■ **YOUR INSTRUCTIONS**
Word for word, reproduce each line of the data below, omitting every image.

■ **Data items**
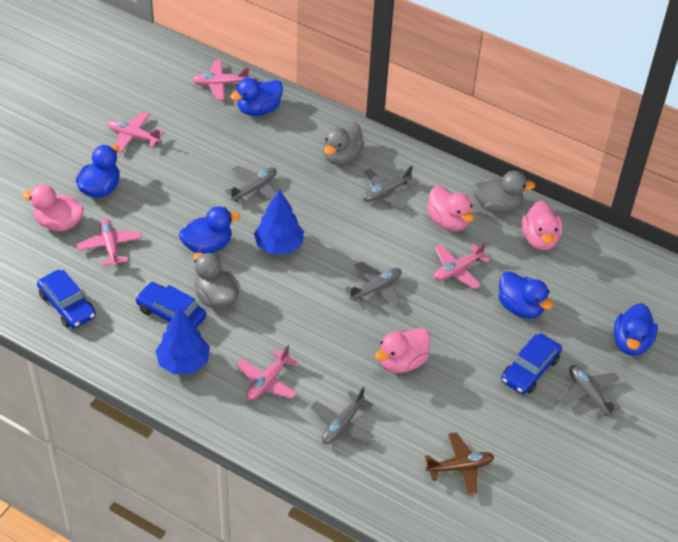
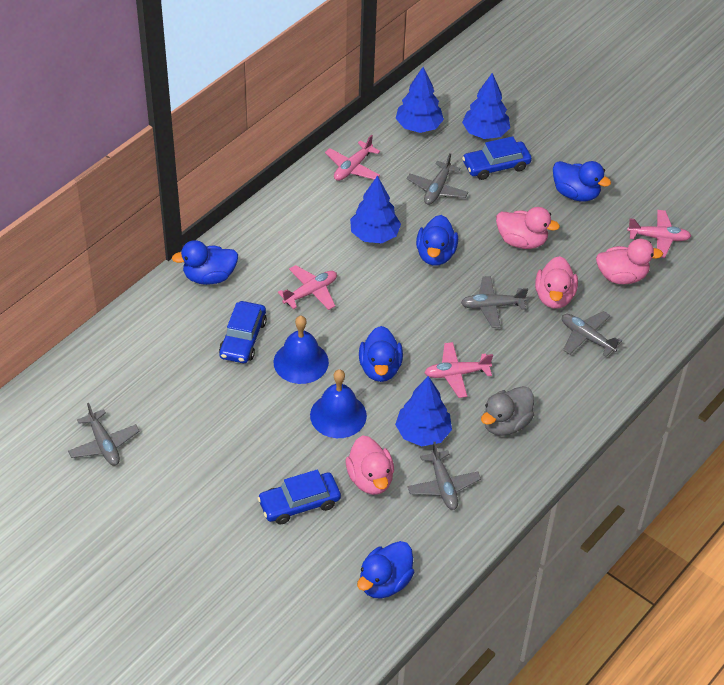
blue bell: 0 -> 2
blue tree: 2 -> 4
brown plane: 1 -> 0
grey duck: 3 -> 1
pink plane: 5 -> 4

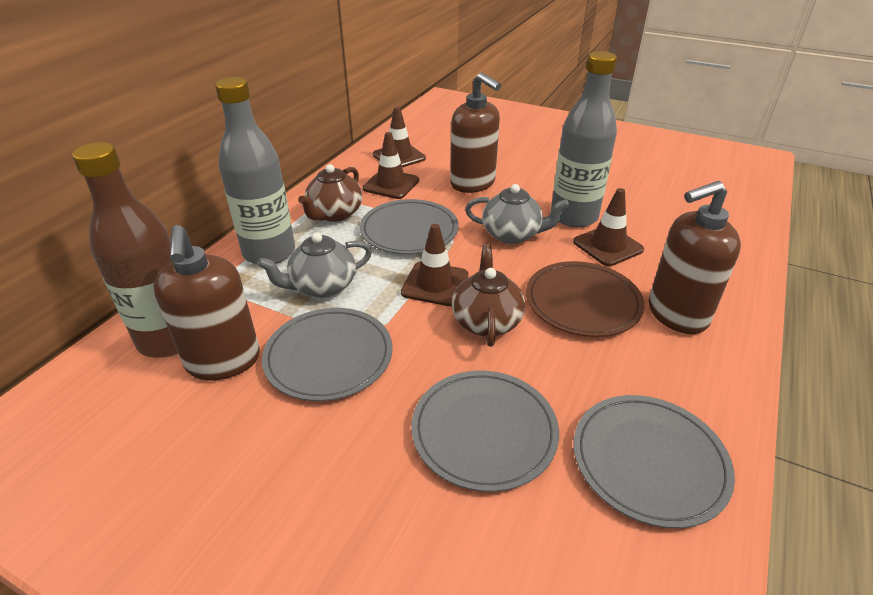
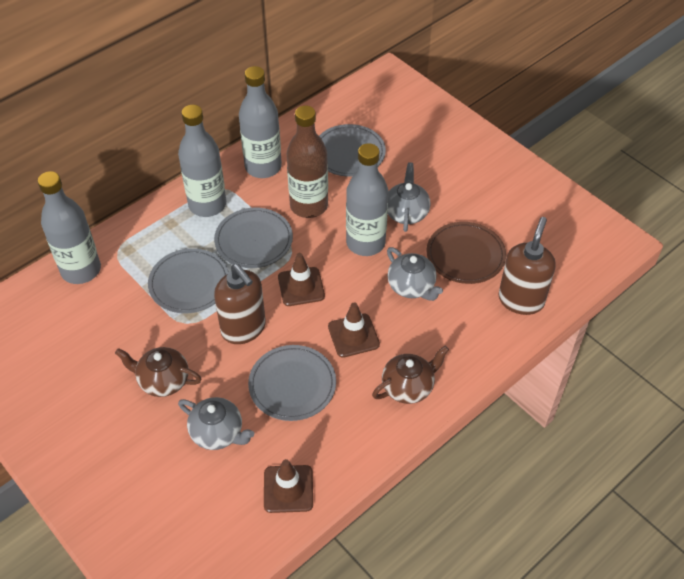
brown soap dispenser: 3 -> 2
brown traffic cone: 4 -> 3
grey bottle: 2 -> 4
grey teapot: 2 -> 3

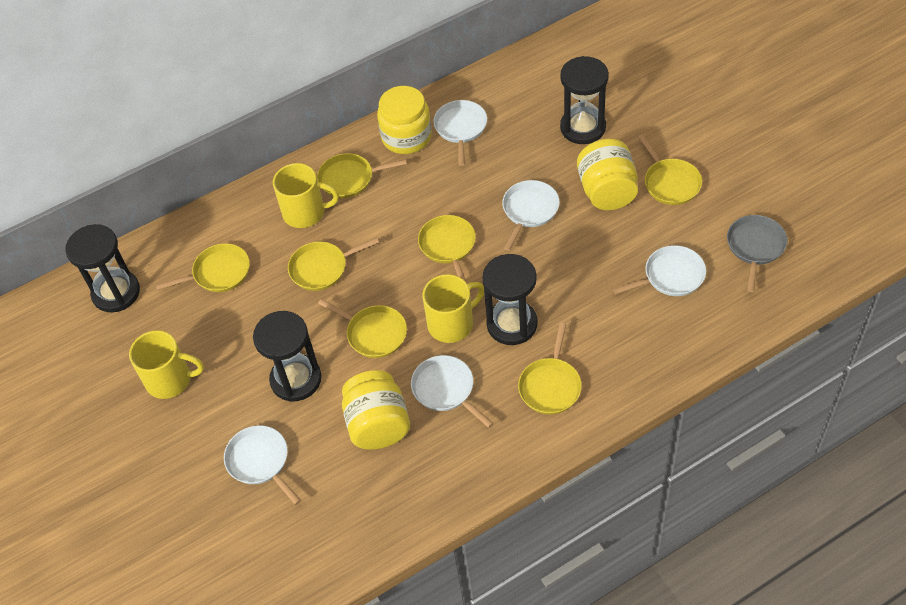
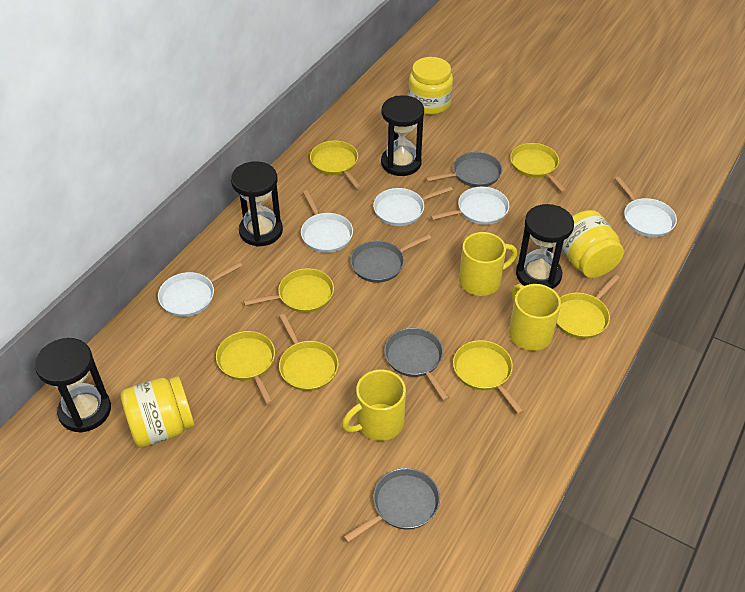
grey pan: 1 -> 4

■ **WRITTEN SOLUTION**
blue bell: 0 -> 2
blue tree: 2 -> 4
brown plane: 1 -> 0
grey duck: 3 -> 1
pink plane: 5 -> 4

brown soap dispenser: 3 -> 2
brown traffic cone: 4 -> 3
grey bottle: 2 -> 4
grey teapot: 2 -> 3

grey pan: 1 -> 4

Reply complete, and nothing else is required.